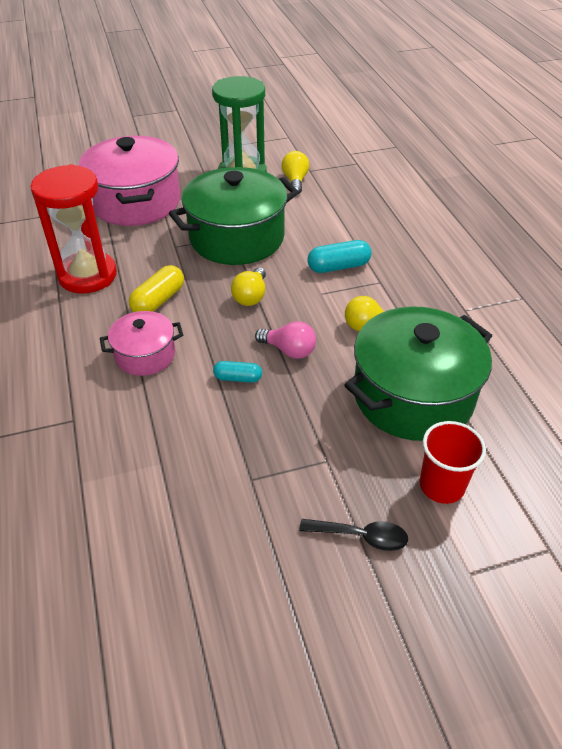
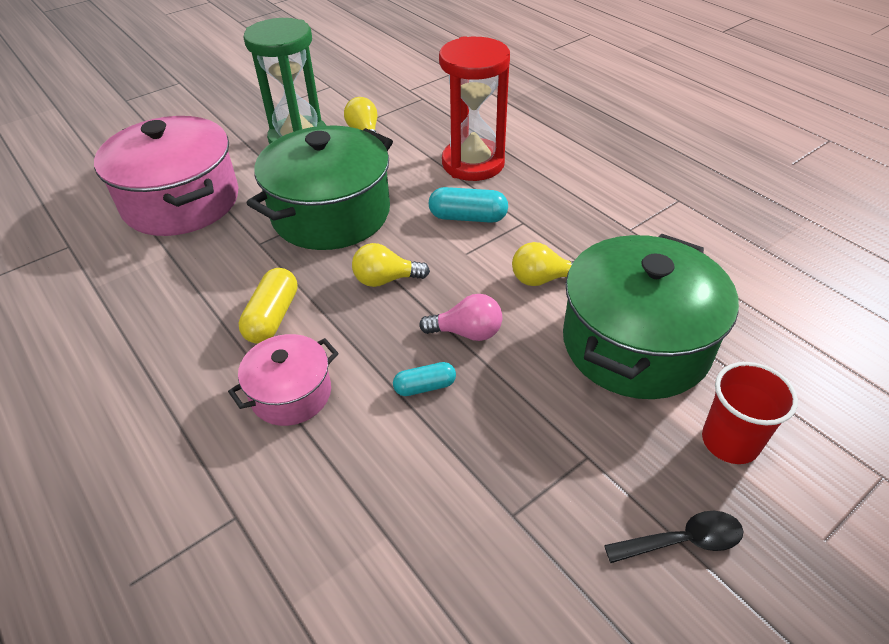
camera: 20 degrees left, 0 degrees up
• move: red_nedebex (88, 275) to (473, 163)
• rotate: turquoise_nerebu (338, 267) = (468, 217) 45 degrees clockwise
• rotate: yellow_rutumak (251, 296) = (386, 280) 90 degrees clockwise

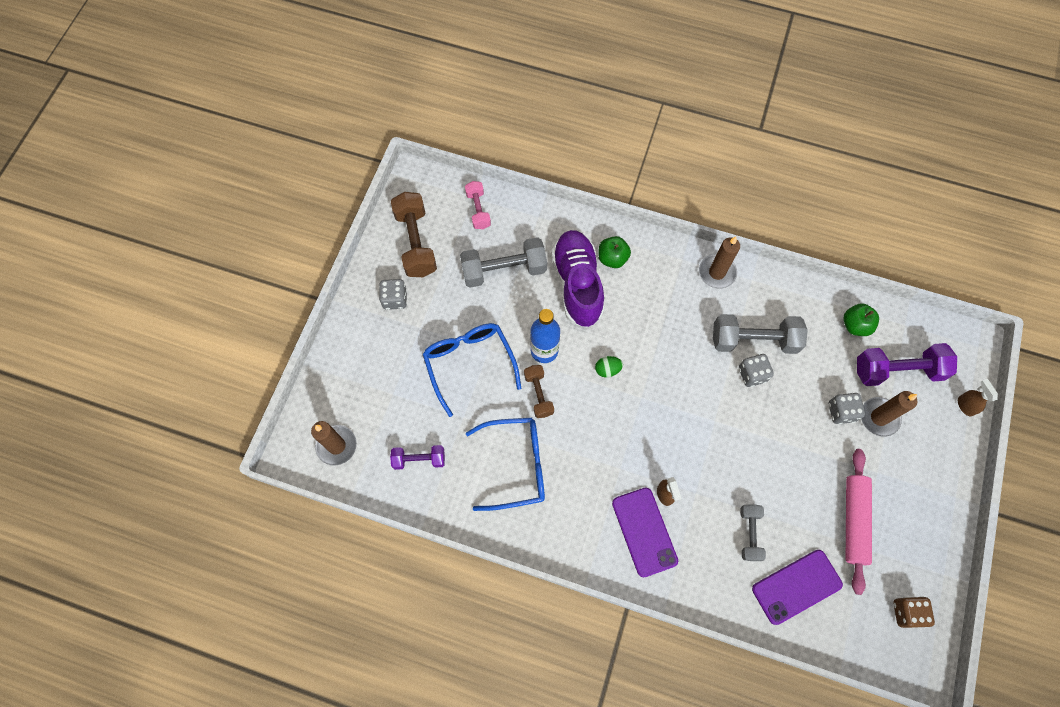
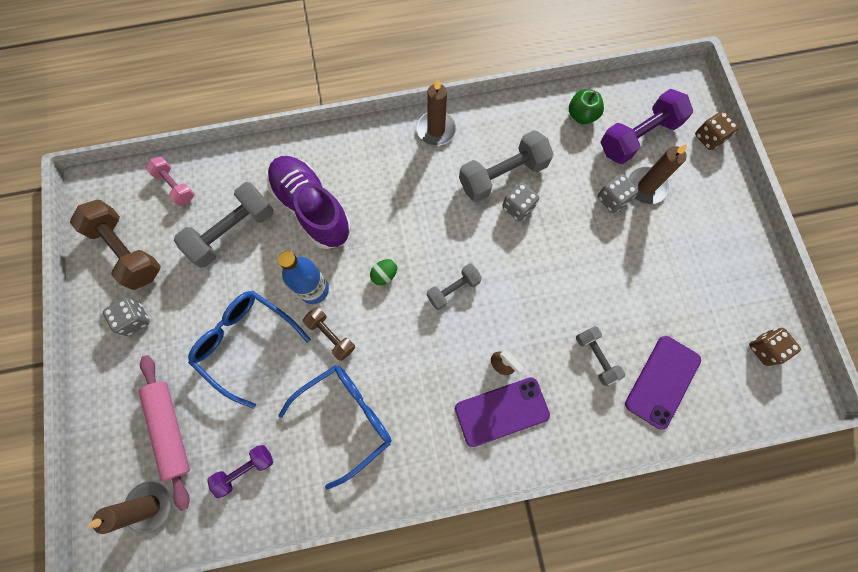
camera: 30 degrees left, 5 degrees up
• delete: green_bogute (612, 258)
• replace: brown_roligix (965, 405) to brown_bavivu (709, 137)
• move: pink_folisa (854, 521) to (170, 430)
• rotate: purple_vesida (644, 531) = (501, 411) 60 degrees counterclockwise
• insert: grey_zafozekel (453, 289)

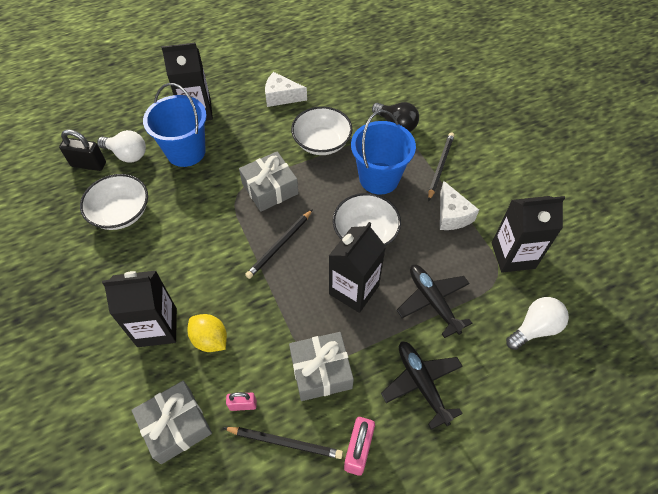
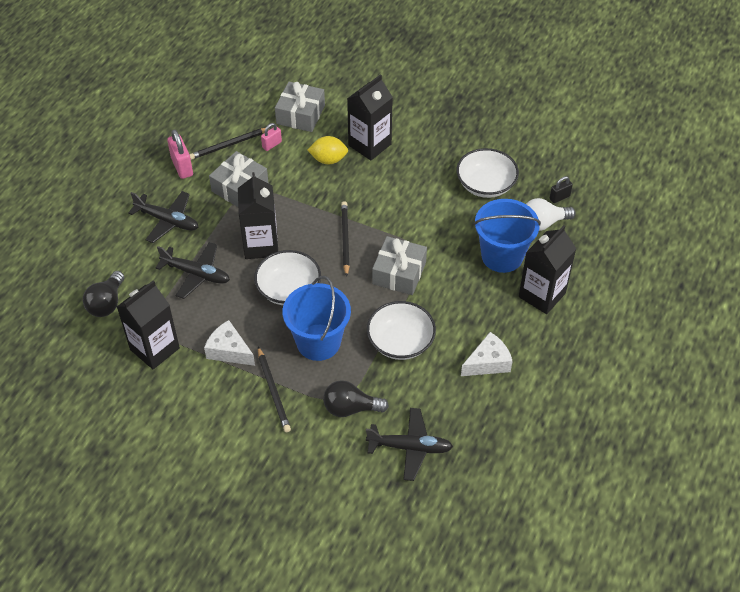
camera: 140 degrees right, 5 degrees down
• resize: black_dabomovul (88, 164) = (559, 197) x0.61
• recolor: white_rutumak (534, 328) to black_rutumak (107, 303)
• insert: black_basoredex (410, 447)

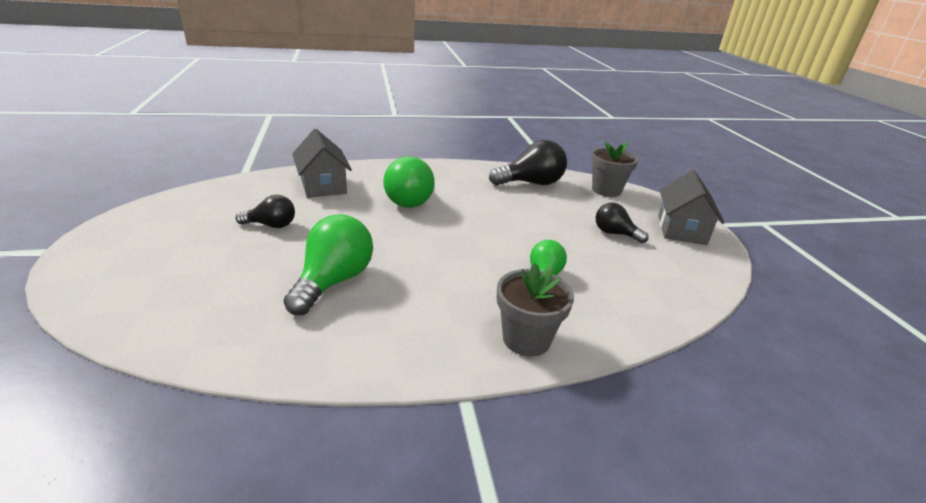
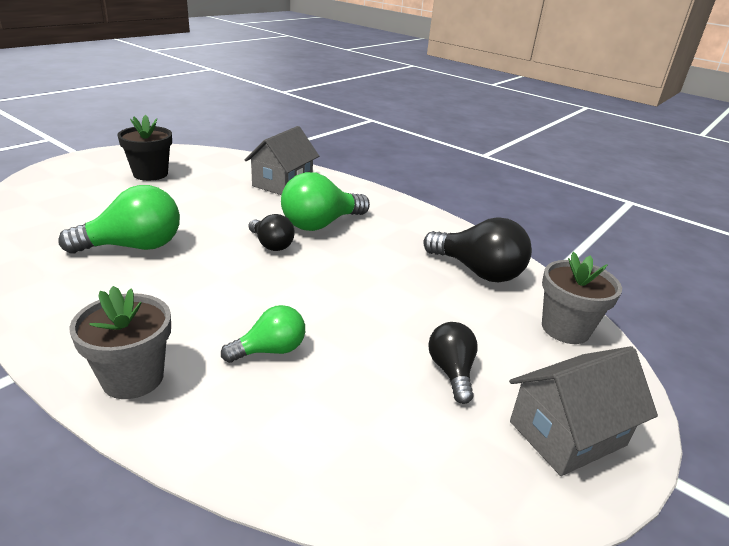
camera: 50 degrees right, 0 degrees up
• move: black_rutumak (271, 225) to (271, 245)
• insert: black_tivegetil (150, 174)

+ + + + +

● **Problem to solve**: The required output is the listing above reproduced exactly, pictures removed.

● **Reply**:
camera: 20 degrees left, 0 degrees up
• move: red_nedebex (88, 275) to (473, 163)
• rotate: turquoise_nerebu (338, 267) = (468, 217) 45 degrees clockwise
• rotate: yellow_rutumak (251, 296) = (386, 280) 90 degrees clockwise

camera: 30 degrees left, 5 degrees up
• delete: green_bogute (612, 258)
• replace: brown_roligix (965, 405) to brown_bavivu (709, 137)
• move: pink_folisa (854, 521) to (170, 430)
• rotate: purple_vesida (644, 531) = (501, 411) 60 degrees counterclockwise
• insert: grey_zafozekel (453, 289)

camera: 140 degrees right, 5 degrees down
• resize: black_dabomovul (88, 164) = (559, 197) x0.61
• recolor: white_rutumak (534, 328) to black_rutumak (107, 303)
• insert: black_basoredex (410, 447)

camera: 50 degrees right, 0 degrees up
• move: black_rutumak (271, 225) to (271, 245)
• insert: black_tivegetil (150, 174)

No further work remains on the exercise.